_The records_.
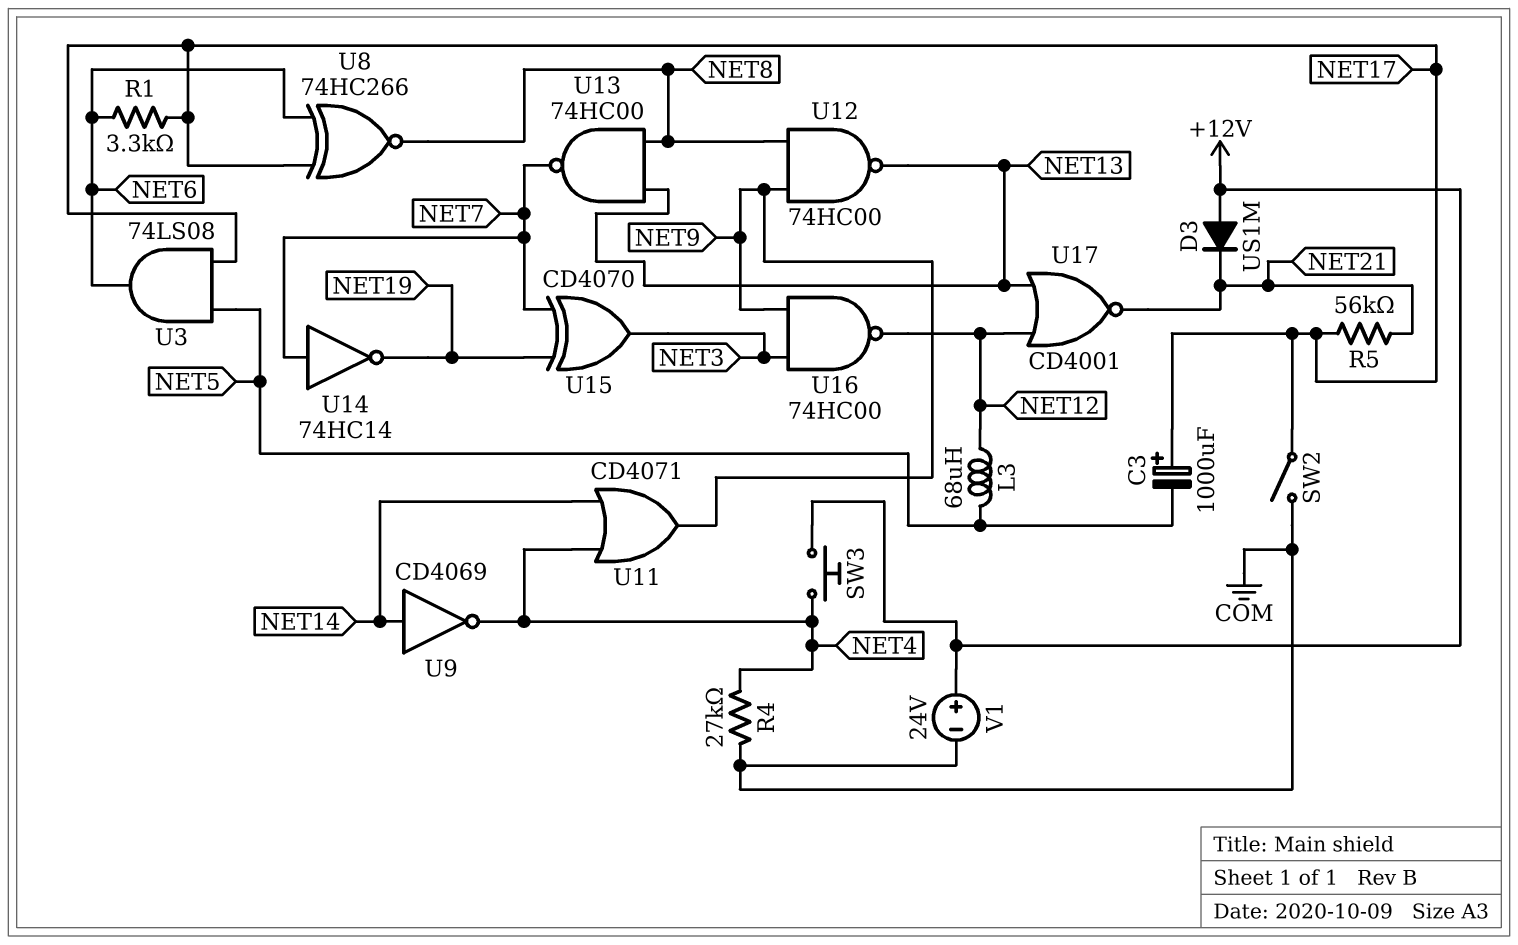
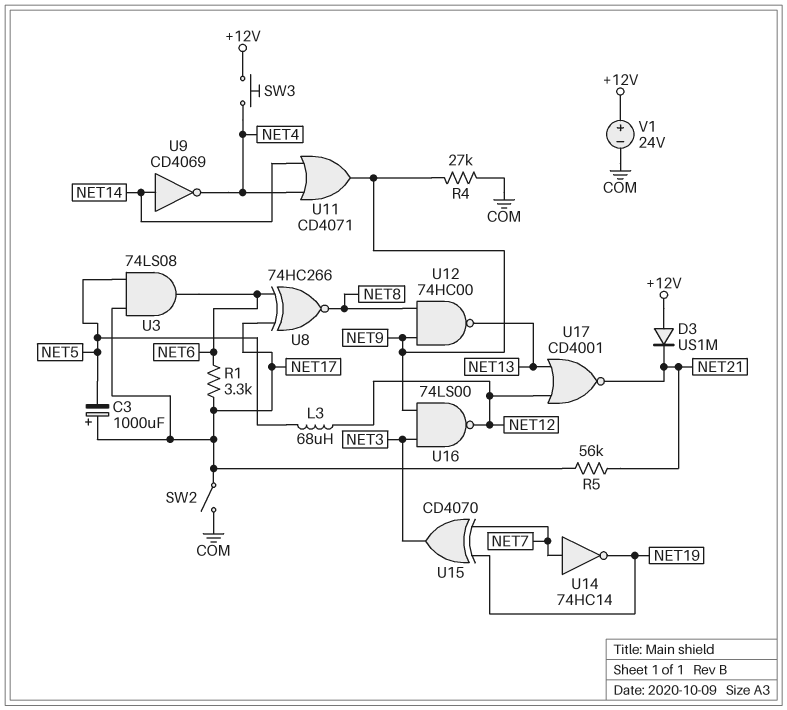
R4: 27k (COM, NET4) -> 27k (COM, NET9)
U13: NAND 74HC00 (in NET8, in NET13, out NET7) -> none
U16: NAND 74HC00 (in NET3, in NET9, out NET12) -> NAND 74LS00 (in NET3, in NET9, out NET12)

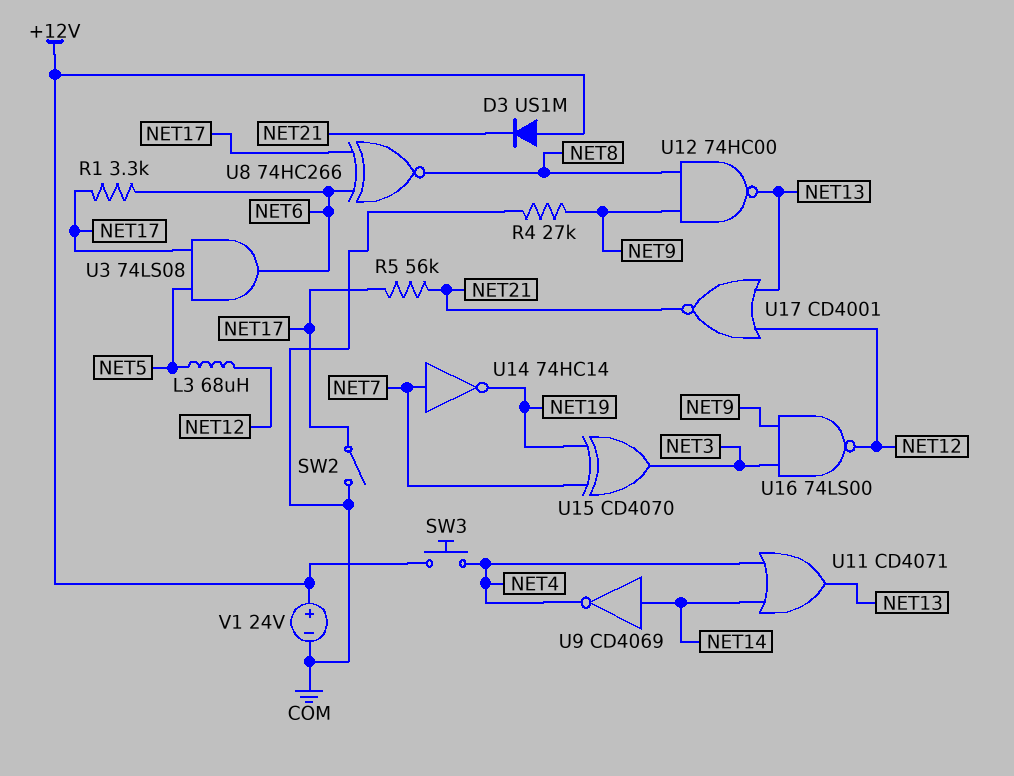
C3: 1000uF (plus NET17, minus NET5) -> none
U11: OR CD4071 (in NET4, in NET14, out NET9) -> OR CD4071 (in NET4, in NET14, out NET13)

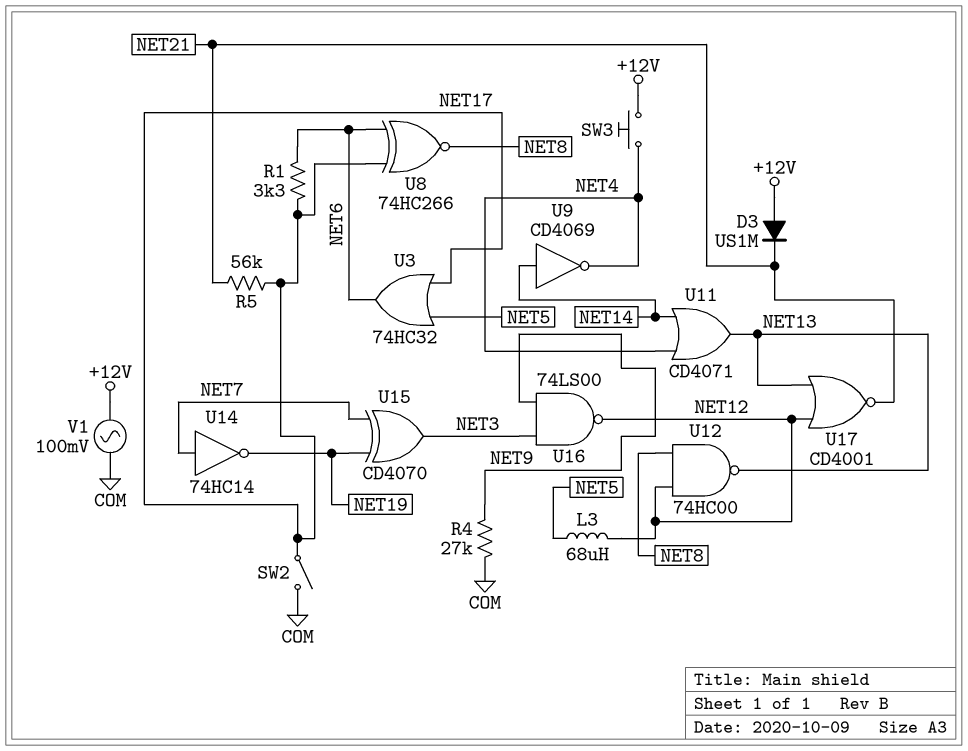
U3: AND 74LS08 (in NET5, in NET17, out NET6) -> OR 74HC32 (in NET5, in NET17, out NET6)
U12: NAND 74HC00 (in NET8, in NET9, out NET13) -> NAND 74HC00 (in NET8, in NET12, out NET13)
V1: 24V (plus +12V, minus COM) -> AC 100mV (+12V, COM)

_Problem details_.
Everything in the records must be returned exactly, except the pictures.

_Task answer_.
R4: 27k (COM, NET4) -> 27k (COM, NET9)
U13: NAND 74HC00 (in NET8, in NET13, out NET7) -> none
U16: NAND 74HC00 (in NET3, in NET9, out NET12) -> NAND 74LS00 (in NET3, in NET9, out NET12)

C3: 1000uF (plus NET17, minus NET5) -> none
U11: OR CD4071 (in NET4, in NET14, out NET9) -> OR CD4071 (in NET4, in NET14, out NET13)

U3: AND 74LS08 (in NET5, in NET17, out NET6) -> OR 74HC32 (in NET5, in NET17, out NET6)
U12: NAND 74HC00 (in NET8, in NET9, out NET13) -> NAND 74HC00 (in NET8, in NET12, out NET13)
V1: 24V (plus +12V, minus COM) -> AC 100mV (+12V, COM)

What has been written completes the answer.